→ Entries provided:
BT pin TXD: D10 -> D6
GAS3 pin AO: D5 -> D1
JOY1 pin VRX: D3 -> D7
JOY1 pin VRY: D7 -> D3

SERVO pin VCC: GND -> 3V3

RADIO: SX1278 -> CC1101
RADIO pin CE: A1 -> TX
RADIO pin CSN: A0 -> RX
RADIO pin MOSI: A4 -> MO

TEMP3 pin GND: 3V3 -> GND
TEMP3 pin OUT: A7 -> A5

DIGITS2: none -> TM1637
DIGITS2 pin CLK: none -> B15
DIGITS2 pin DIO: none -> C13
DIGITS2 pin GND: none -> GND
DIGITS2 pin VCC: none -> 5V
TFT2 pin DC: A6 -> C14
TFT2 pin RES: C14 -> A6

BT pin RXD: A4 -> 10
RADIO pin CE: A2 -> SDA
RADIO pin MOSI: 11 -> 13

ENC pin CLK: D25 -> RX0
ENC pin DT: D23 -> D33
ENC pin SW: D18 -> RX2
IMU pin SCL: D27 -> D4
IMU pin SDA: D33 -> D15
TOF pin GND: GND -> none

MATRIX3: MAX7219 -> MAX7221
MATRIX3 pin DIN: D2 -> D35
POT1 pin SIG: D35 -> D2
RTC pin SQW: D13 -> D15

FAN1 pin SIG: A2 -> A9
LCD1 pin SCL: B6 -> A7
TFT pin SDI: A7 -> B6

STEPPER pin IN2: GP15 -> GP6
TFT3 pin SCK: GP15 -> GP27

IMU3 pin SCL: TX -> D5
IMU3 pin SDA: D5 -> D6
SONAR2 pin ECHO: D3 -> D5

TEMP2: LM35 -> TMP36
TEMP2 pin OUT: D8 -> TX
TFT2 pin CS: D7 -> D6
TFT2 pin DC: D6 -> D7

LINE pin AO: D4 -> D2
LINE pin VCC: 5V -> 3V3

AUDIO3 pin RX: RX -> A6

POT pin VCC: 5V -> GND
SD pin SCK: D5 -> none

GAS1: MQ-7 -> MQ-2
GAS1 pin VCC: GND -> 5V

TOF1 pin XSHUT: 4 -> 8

→ Exercise goal:
Everything from the line containing "LINE pin VCC: 5V -> 3V3" down to the last line of the entries is to be returned exactly, both ends included, and nothing beyond it.

→ Written solution:
LINE pin VCC: 5V -> 3V3

AUDIO3 pin RX: RX -> A6

POT pin VCC: 5V -> GND
SD pin SCK: D5 -> none

GAS1: MQ-7 -> MQ-2
GAS1 pin VCC: GND -> 5V

TOF1 pin XSHUT: 4 -> 8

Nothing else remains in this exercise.